┌──

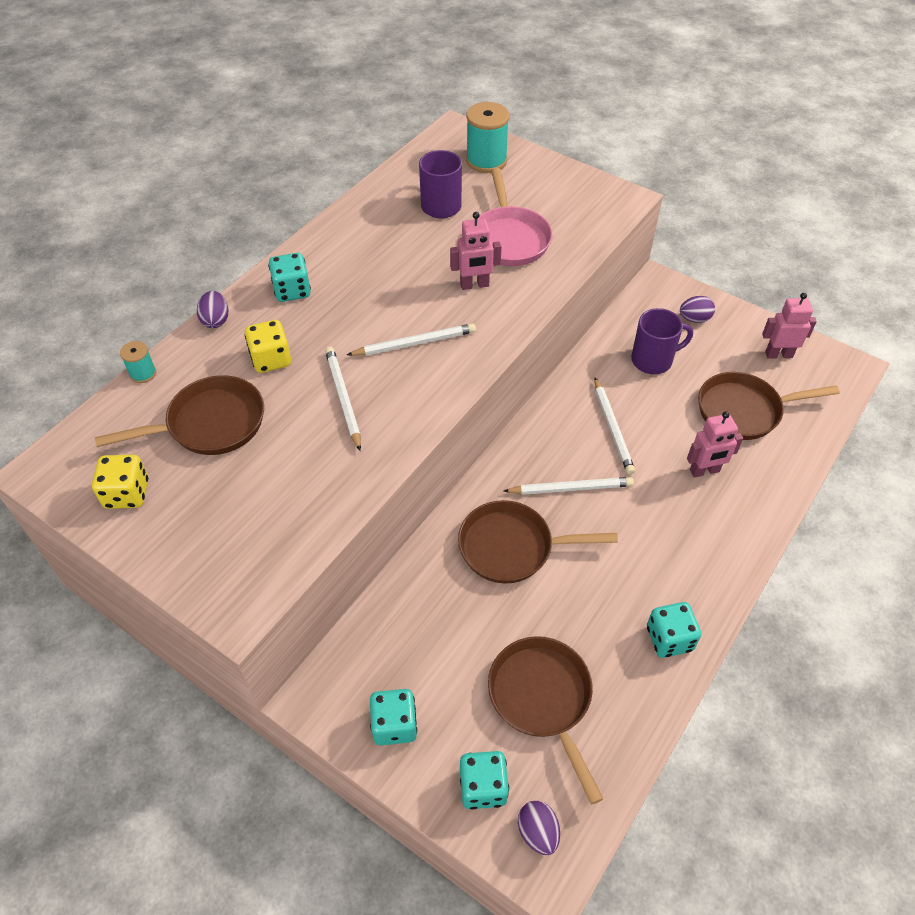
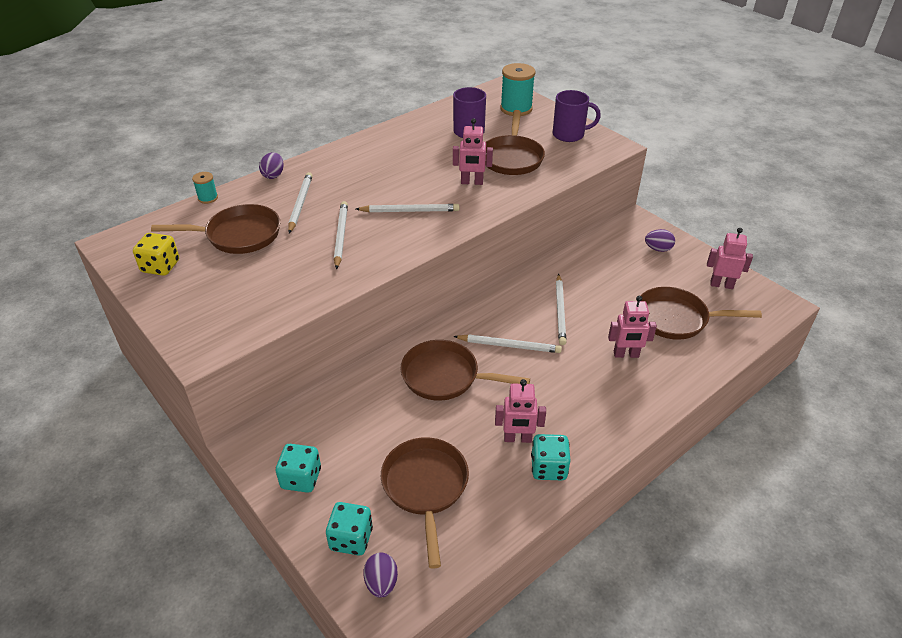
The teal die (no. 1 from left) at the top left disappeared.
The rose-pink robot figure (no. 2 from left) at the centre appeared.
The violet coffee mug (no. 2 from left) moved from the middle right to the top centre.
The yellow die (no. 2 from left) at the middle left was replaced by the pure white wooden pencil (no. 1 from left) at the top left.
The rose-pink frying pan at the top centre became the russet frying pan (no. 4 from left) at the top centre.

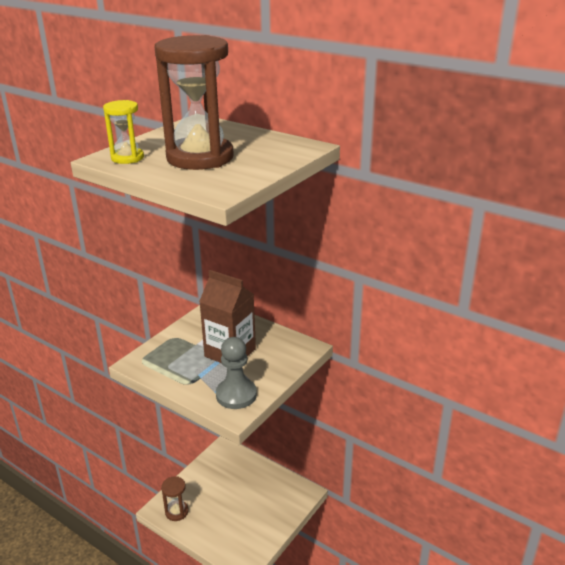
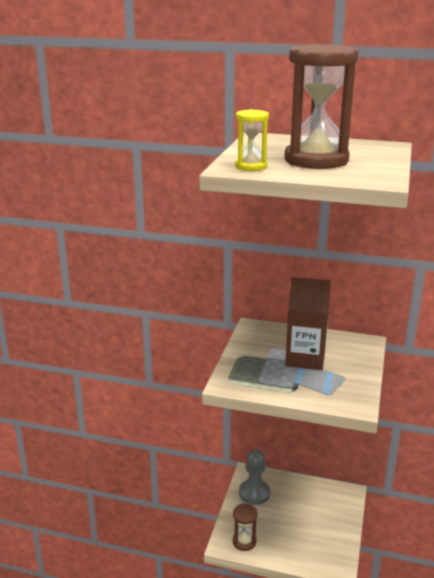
The gray game pawn moved from the centre to the bottom centre.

└──

• _EXERCISE_
For each line of the entries that contains the word "rose", make a copy.

• _RESULT FOR THIS TASK_
The rose-pink robot figure (no. 2 from left) at the centre appeared.
The rose-pink frying pan at the top centre became the russet frying pan (no. 4 from left) at the top centre.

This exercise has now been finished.